● **Try it**: Of the material below, the lines to be retyped are those from the line containing "(158, 187) = (378, 57): pink" through the line containing "(339, 464) = (213, 219): grey", inclusive; reproduce them exactly.

⁂

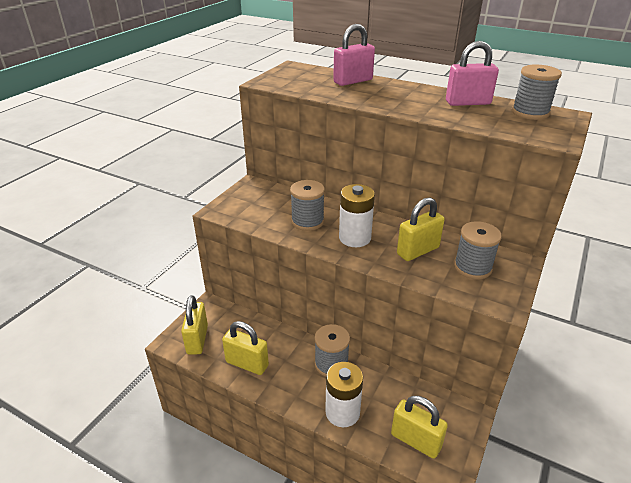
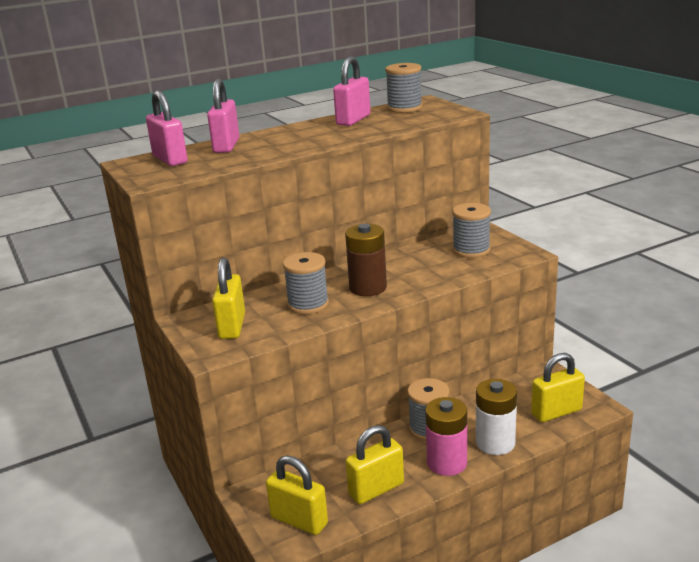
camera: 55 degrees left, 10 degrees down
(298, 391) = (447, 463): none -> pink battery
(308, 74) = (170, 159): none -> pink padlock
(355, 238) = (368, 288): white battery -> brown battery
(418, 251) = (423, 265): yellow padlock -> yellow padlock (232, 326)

⁂

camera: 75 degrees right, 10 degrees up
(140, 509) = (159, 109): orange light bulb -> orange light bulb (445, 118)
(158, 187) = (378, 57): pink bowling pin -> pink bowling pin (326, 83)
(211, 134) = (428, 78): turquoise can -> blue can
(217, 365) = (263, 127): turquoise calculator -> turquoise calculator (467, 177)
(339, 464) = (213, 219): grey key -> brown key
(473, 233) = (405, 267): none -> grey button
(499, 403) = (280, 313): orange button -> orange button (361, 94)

⁂

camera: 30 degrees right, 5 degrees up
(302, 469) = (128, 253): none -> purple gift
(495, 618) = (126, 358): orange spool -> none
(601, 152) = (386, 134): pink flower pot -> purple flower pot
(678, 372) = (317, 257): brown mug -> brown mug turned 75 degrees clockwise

⁂

● **Response**:
(158, 187) = (378, 57): pink bowling pin -> pink bowling pin (326, 83)
(211, 134) = (428, 78): turquoise can -> blue can
(217, 365) = (263, 127): turquoise calculator -> turquoise calculator (467, 177)
(339, 464) = (213, 219): grey key -> brown key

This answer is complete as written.